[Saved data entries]
◇ ◇ ◇ ◇ ◇

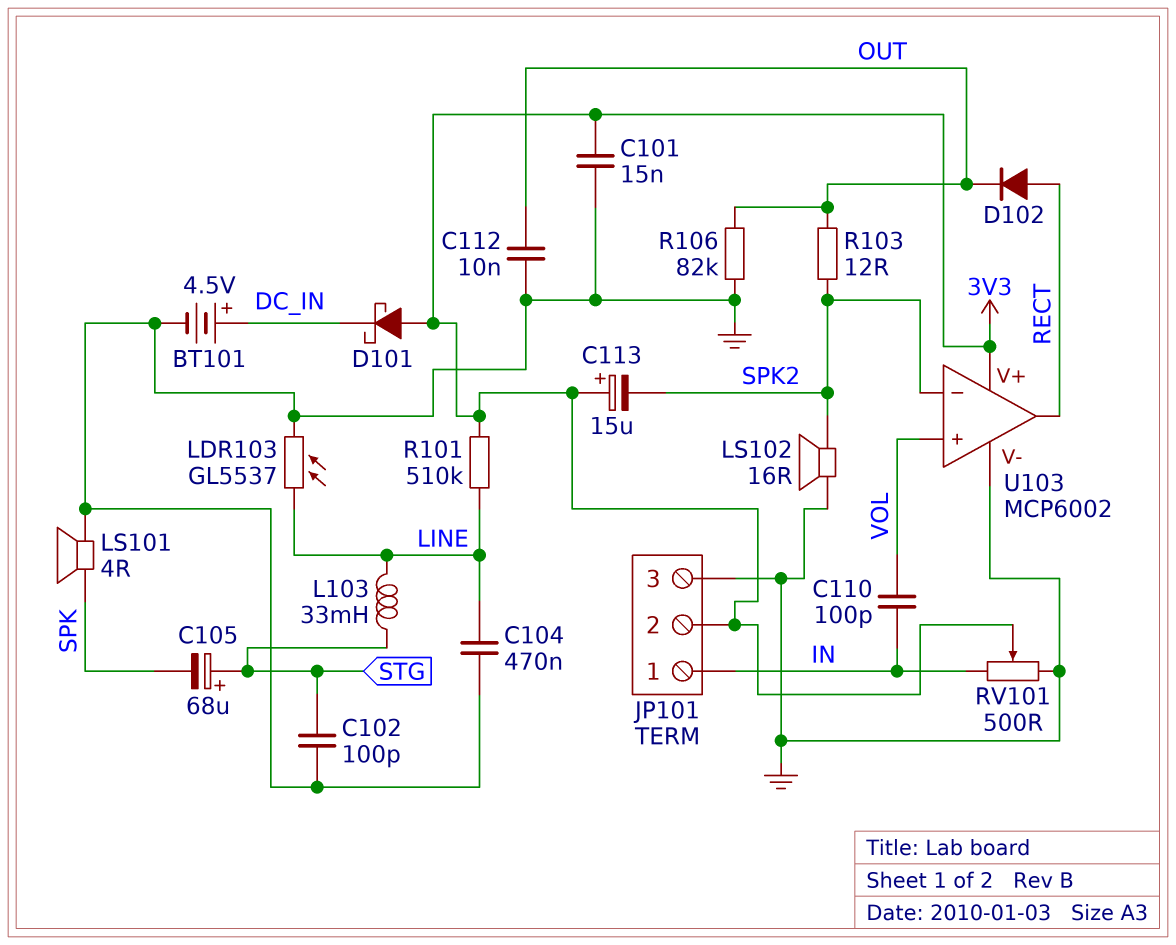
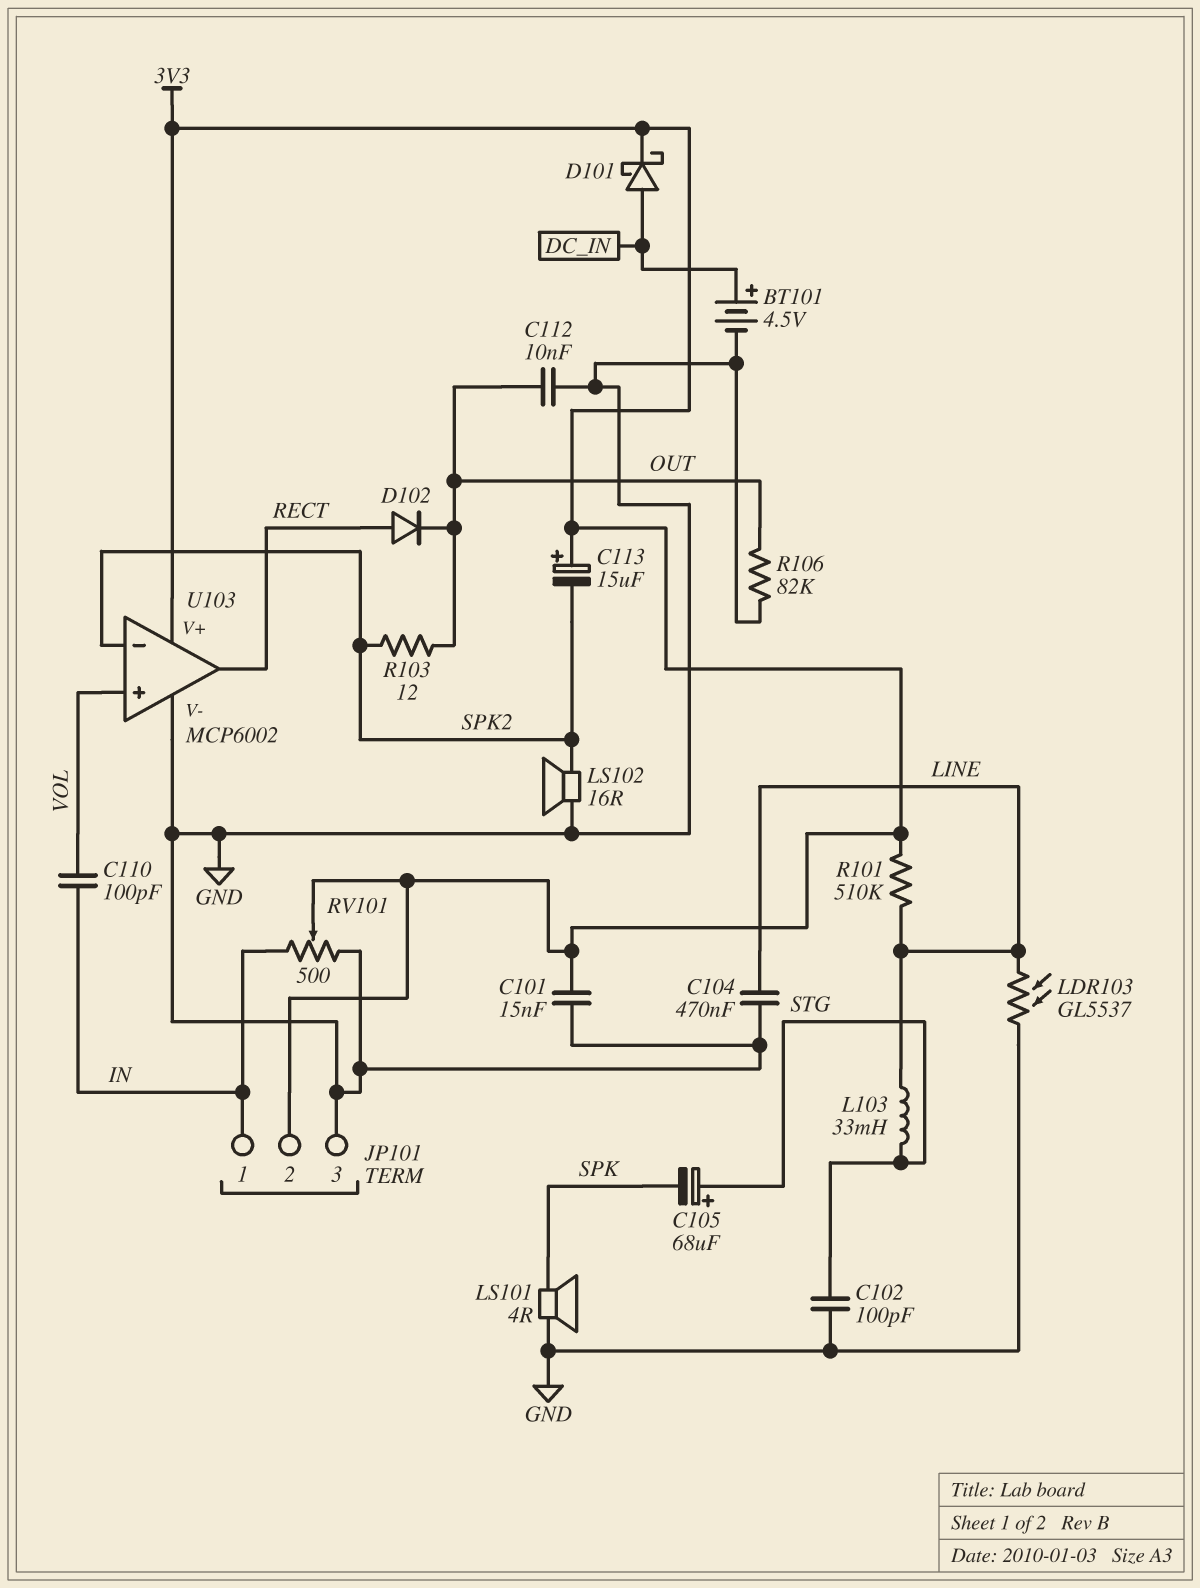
D101: schottky (A 3V3, K DC_IN) -> schottky (A DC_IN, K 3V3)

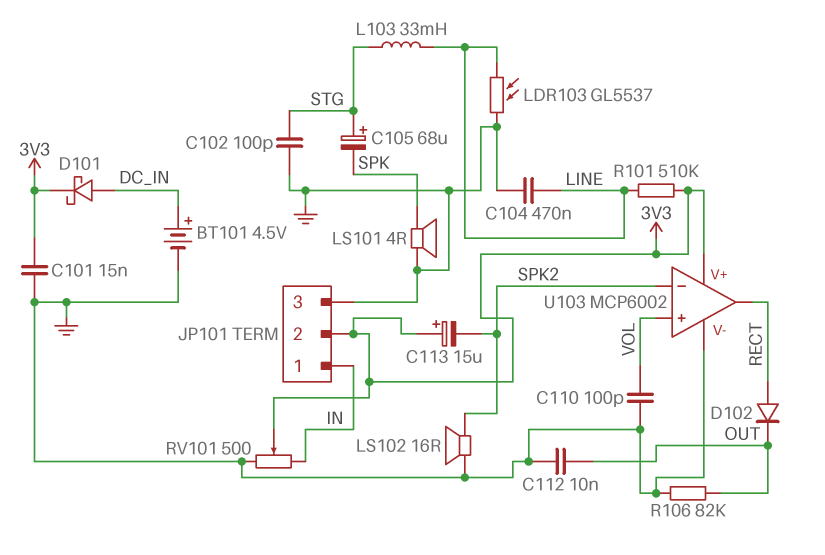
C110: 100pF (IN, VOL) -> 100pF (GND, VOL)
R103: 12 (OUT, SPK2) -> none

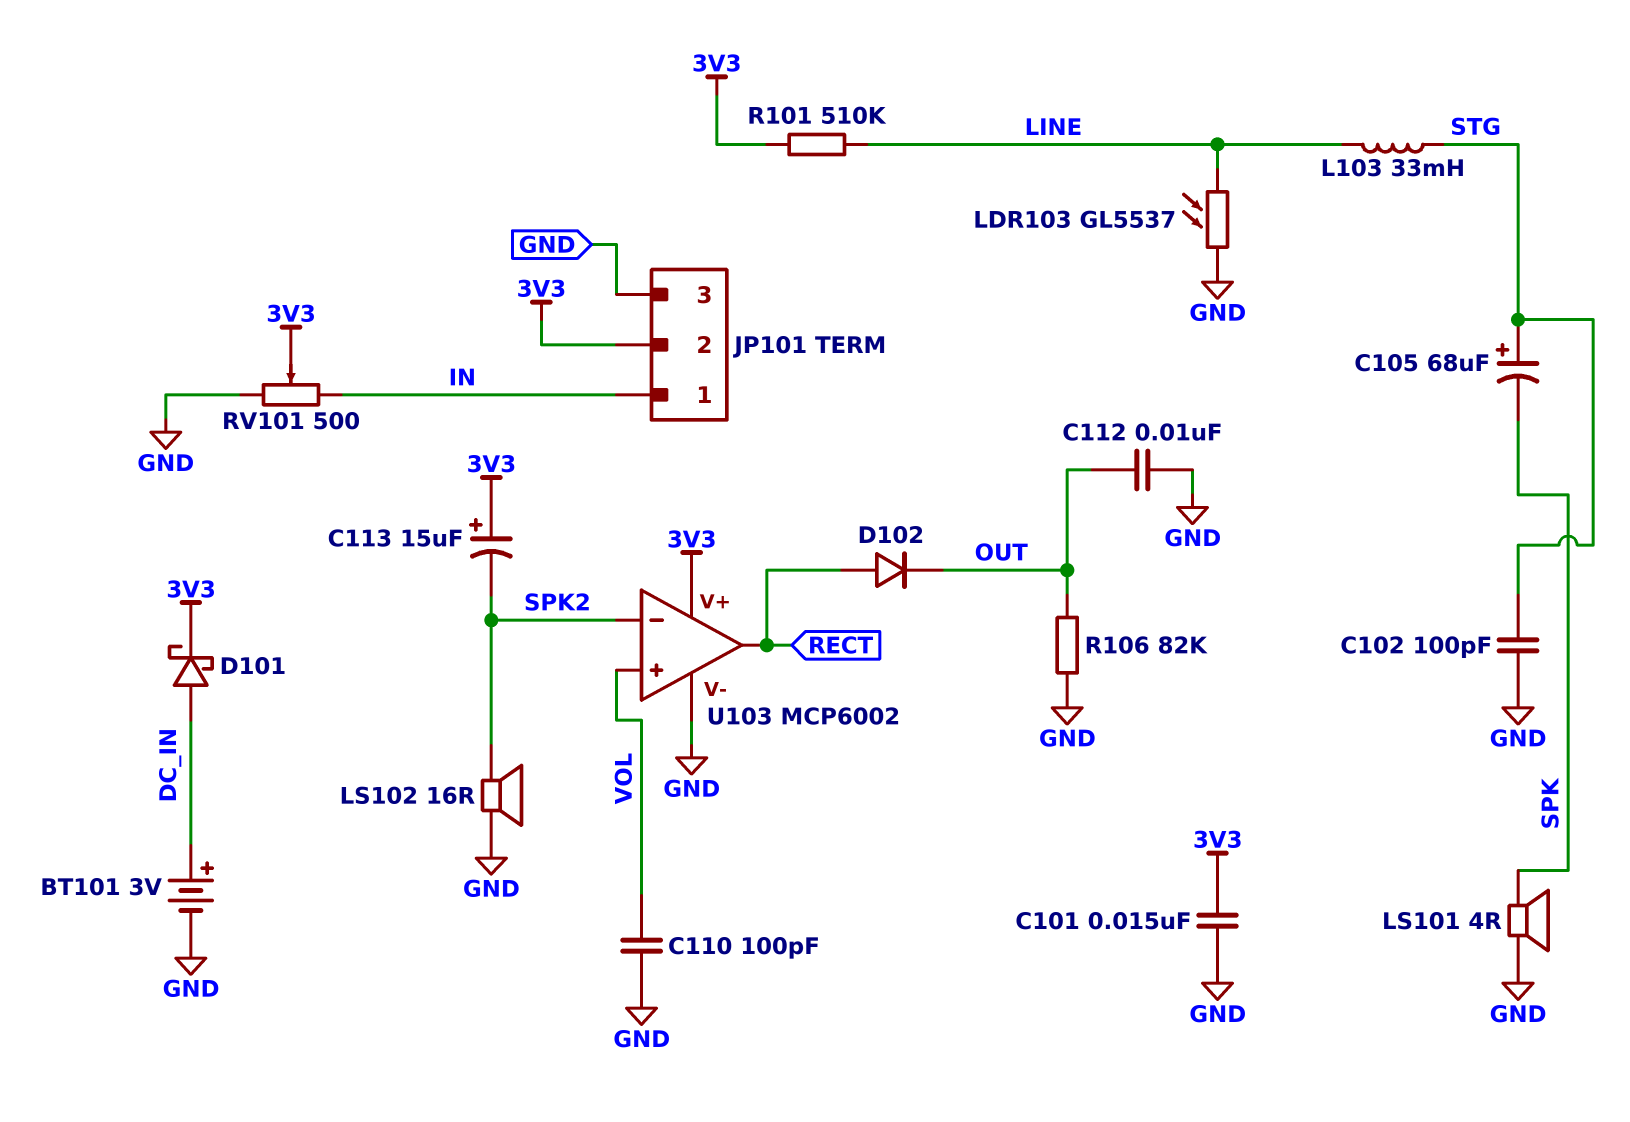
BT101: 4.5V (plus DC_IN, minus GND) -> 3V (plus DC_IN, minus GND)
C104: 470nF (GND, LINE) -> none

◇ ◇ ◇ ◇ ◇

TASK BRIEF: Only the lines from the line with "C110: 100pF (IN, VOL) -> 100pF (GND, VOL)" to the end of the records should be repeated, exactly and without pictures.

RESPONSE TO THIS TASK:
C110: 100pF (IN, VOL) -> 100pF (GND, VOL)
R103: 12 (OUT, SPK2) -> none

BT101: 4.5V (plus DC_IN, minus GND) -> 3V (plus DC_IN, minus GND)
C104: 470nF (GND, LINE) -> none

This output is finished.